Exercise directions: Could you filter the records below and return each line that holds "road"?

Geospatial object detection data
.....
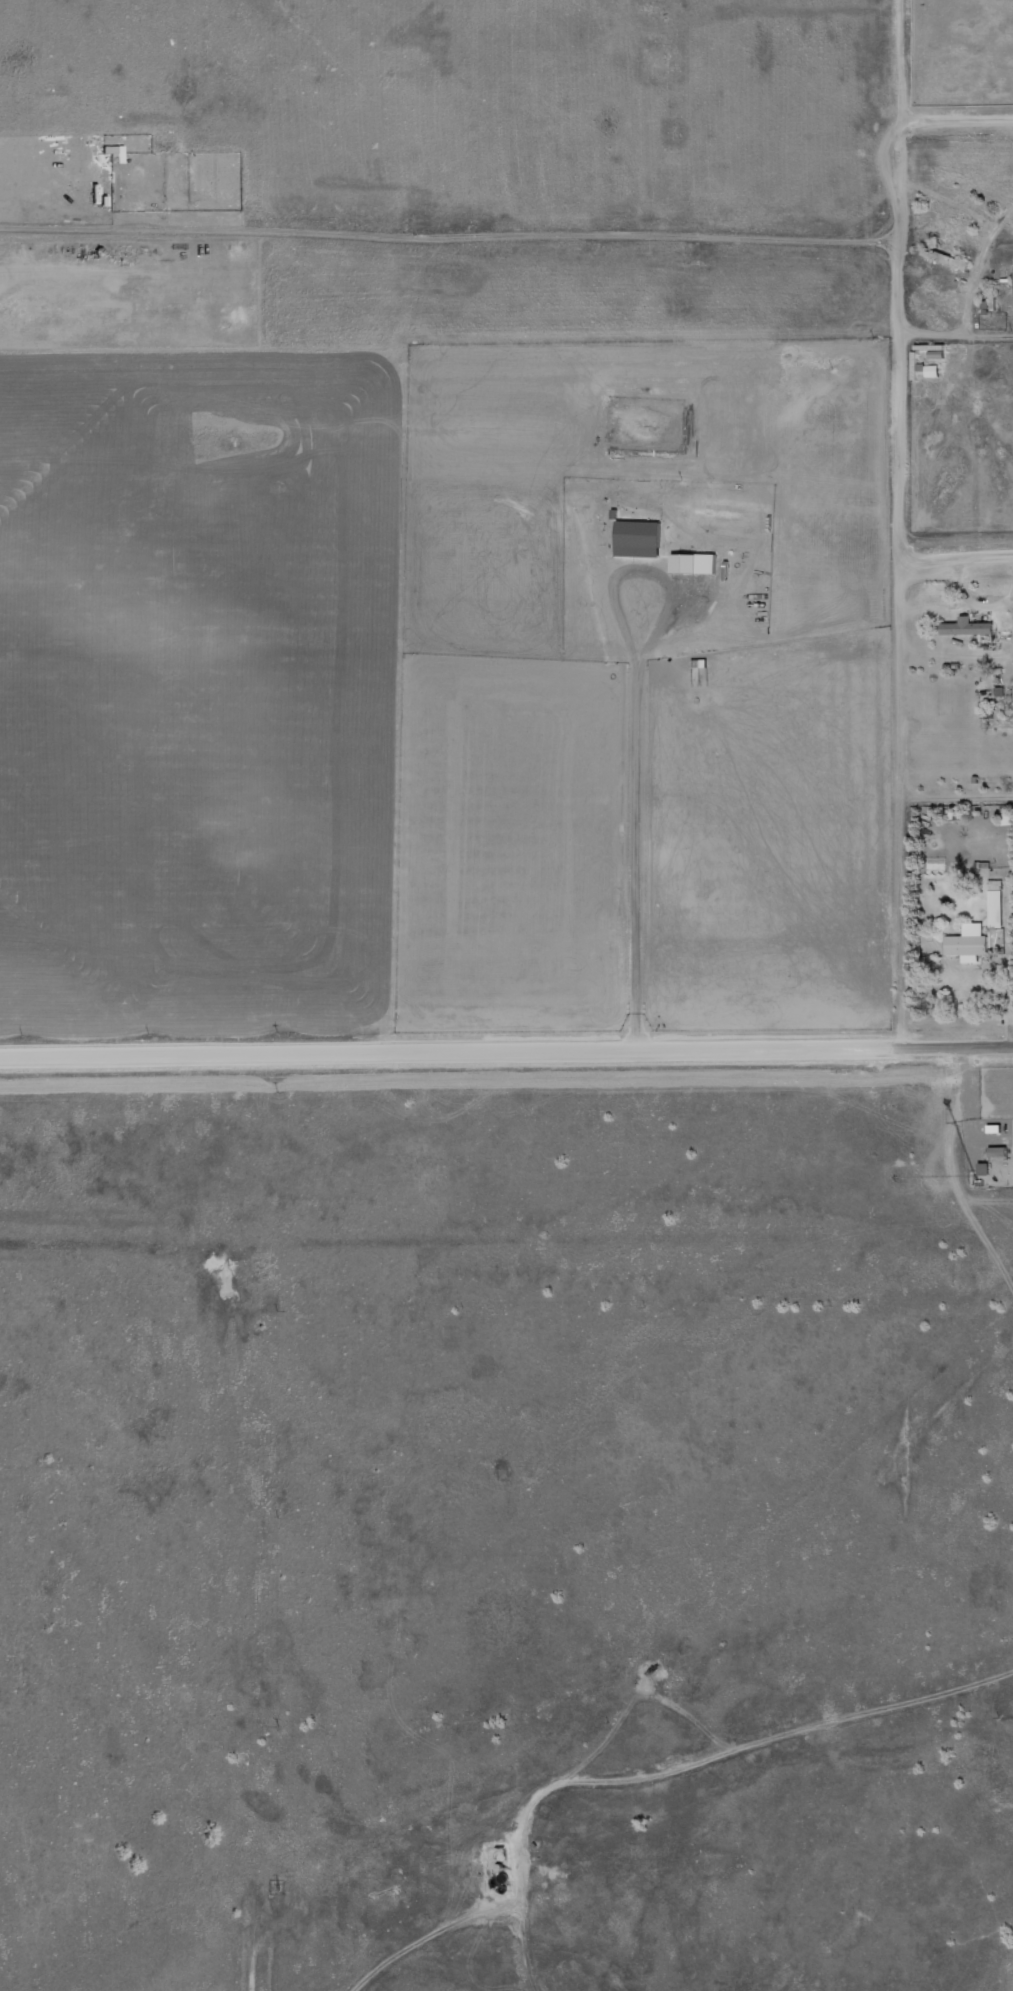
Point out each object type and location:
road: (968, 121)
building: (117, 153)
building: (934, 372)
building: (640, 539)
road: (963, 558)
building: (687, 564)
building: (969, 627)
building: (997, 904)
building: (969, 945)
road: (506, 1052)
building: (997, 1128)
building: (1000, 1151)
.....
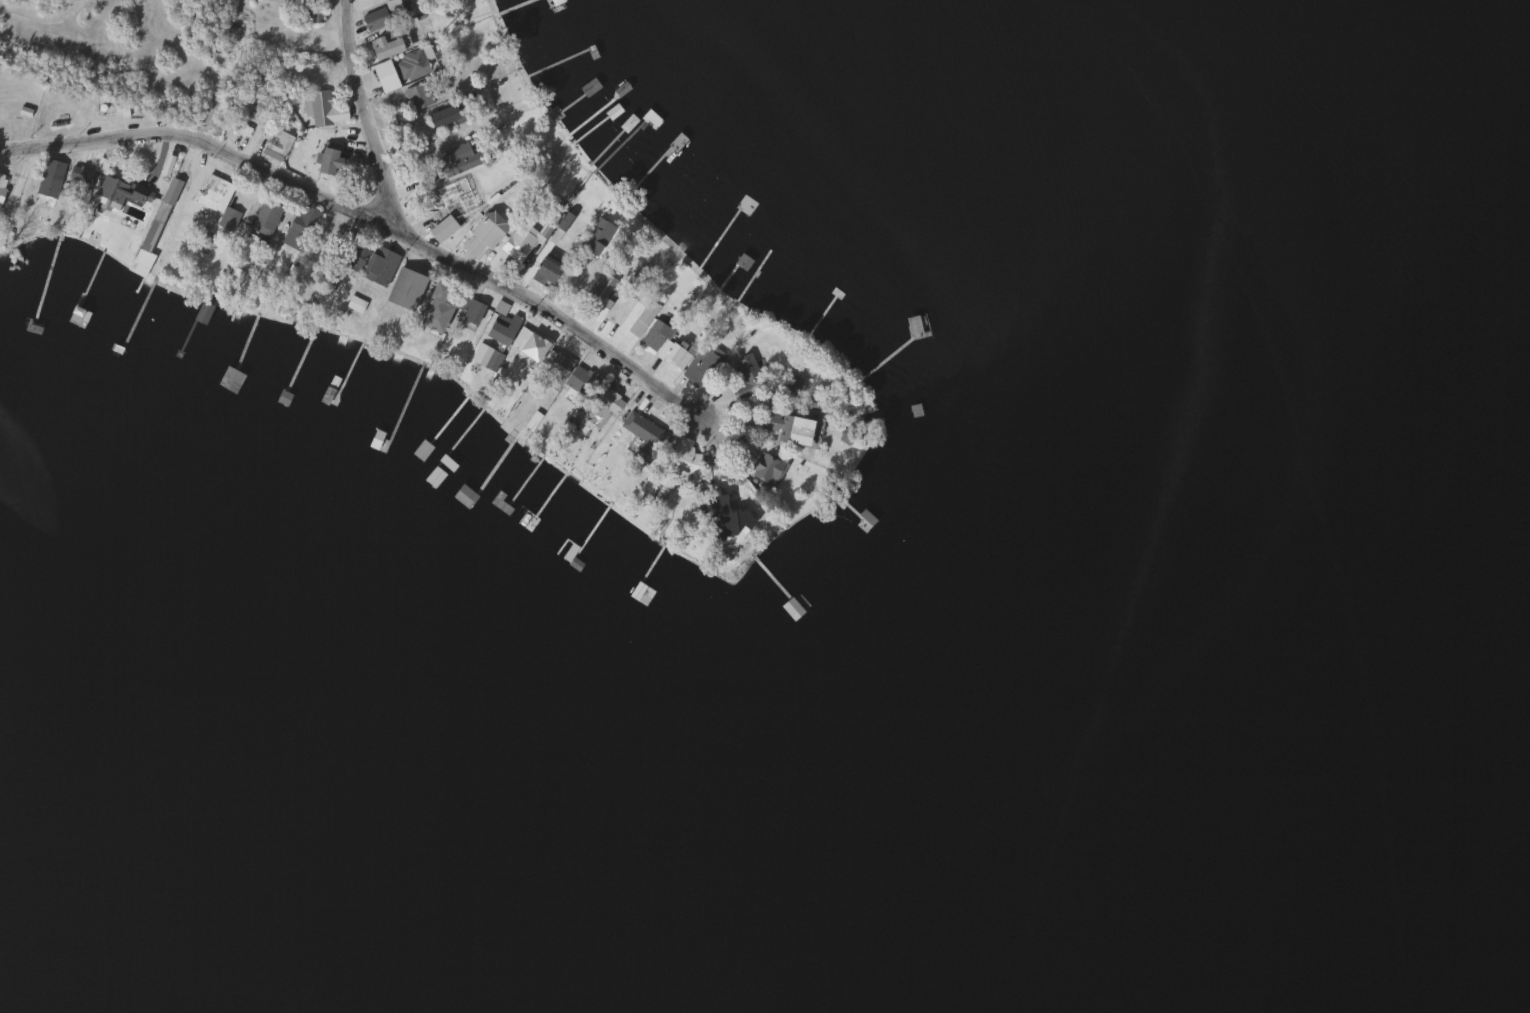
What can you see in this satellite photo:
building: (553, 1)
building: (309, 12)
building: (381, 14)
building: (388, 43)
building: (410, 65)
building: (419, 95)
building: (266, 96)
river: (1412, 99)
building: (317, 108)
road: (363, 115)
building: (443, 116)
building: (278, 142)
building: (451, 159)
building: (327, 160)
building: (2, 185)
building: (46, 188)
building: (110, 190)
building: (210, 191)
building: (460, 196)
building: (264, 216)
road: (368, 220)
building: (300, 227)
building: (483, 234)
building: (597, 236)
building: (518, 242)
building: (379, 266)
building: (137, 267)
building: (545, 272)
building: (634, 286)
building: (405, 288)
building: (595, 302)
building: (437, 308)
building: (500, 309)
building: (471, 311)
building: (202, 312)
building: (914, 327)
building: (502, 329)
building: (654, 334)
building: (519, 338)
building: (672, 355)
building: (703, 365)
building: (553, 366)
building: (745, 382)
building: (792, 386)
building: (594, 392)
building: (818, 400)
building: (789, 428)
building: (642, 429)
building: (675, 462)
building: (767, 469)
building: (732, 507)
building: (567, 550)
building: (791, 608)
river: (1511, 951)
.....
Result of the exercise:
road: (968, 121)
road: (963, 558)
road: (506, 1052)
road: (363, 115)
road: (368, 220)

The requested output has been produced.